▸ Work order
From the entries below, count every line that contains the word "DGND". Please give the number and nothing else.

▸ The input
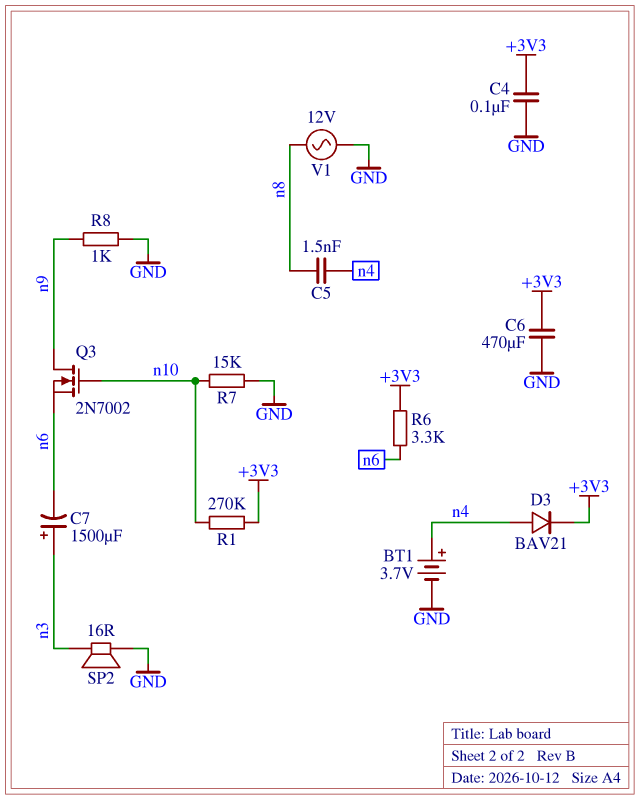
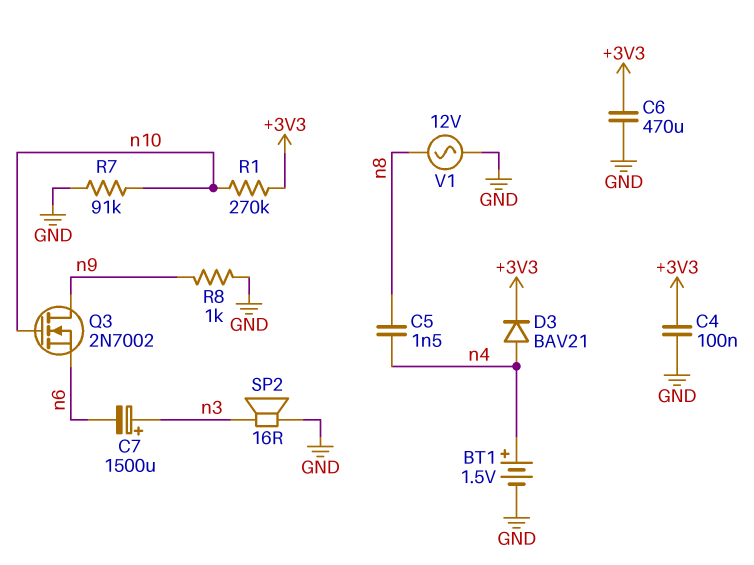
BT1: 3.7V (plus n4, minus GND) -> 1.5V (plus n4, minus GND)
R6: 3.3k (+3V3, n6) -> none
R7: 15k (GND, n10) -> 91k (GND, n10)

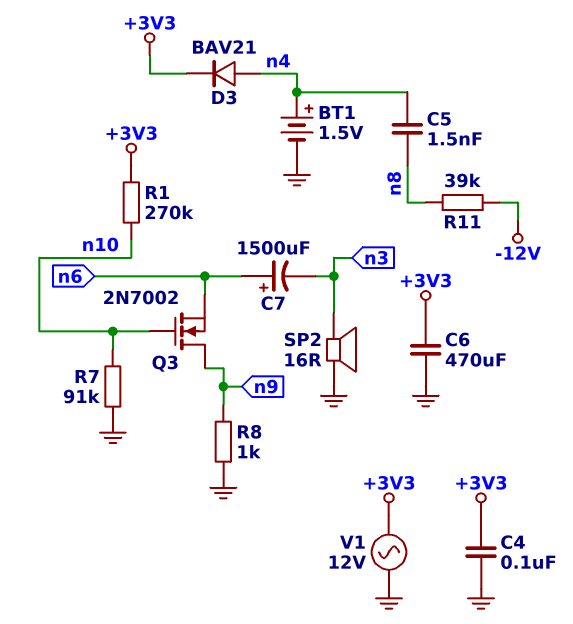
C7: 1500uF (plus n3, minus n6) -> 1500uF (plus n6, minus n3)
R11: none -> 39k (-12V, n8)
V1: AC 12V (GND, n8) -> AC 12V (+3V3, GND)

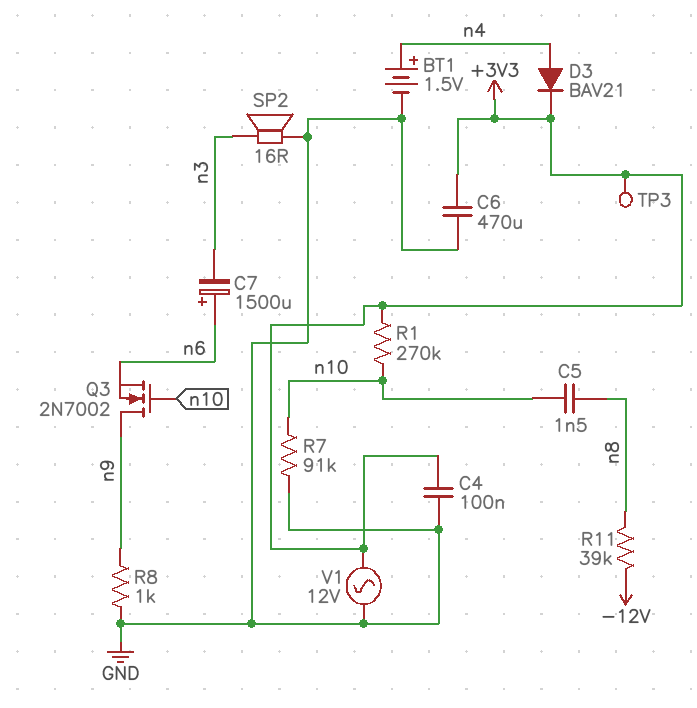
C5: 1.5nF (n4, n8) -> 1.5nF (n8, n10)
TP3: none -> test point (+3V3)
==
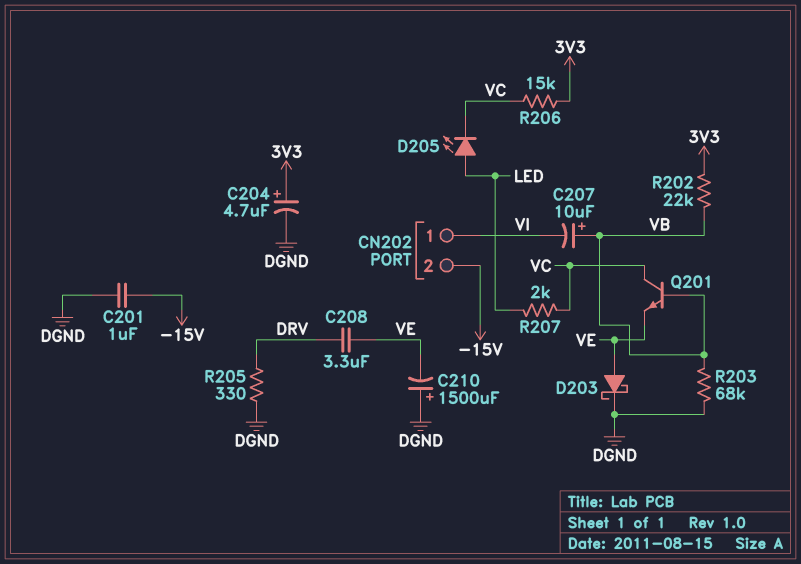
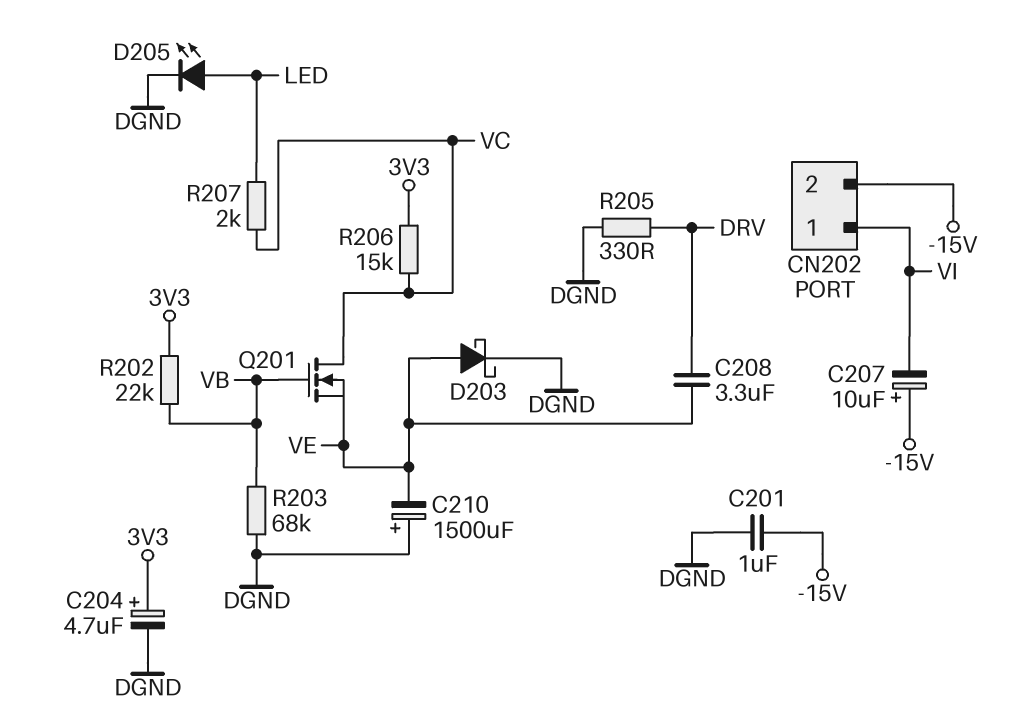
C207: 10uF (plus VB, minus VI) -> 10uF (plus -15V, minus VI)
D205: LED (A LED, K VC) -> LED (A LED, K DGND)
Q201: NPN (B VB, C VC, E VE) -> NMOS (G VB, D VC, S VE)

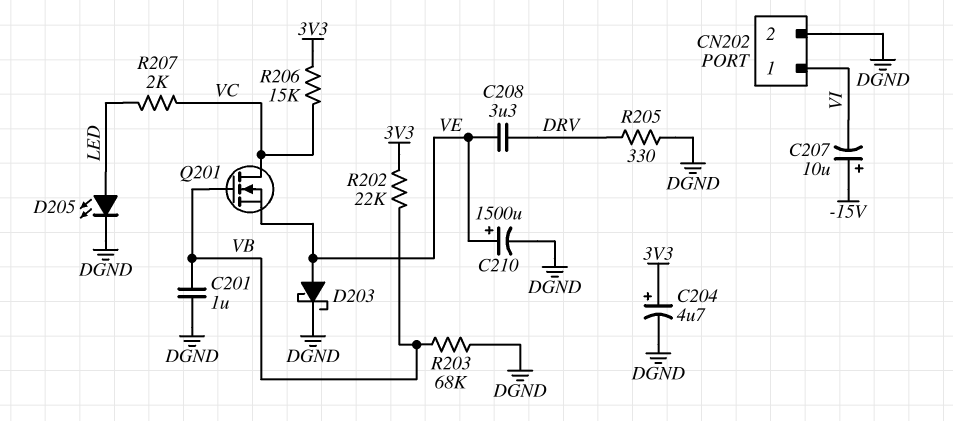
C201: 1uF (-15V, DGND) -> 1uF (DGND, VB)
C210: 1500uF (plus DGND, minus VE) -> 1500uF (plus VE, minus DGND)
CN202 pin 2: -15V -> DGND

▸ Answer below
4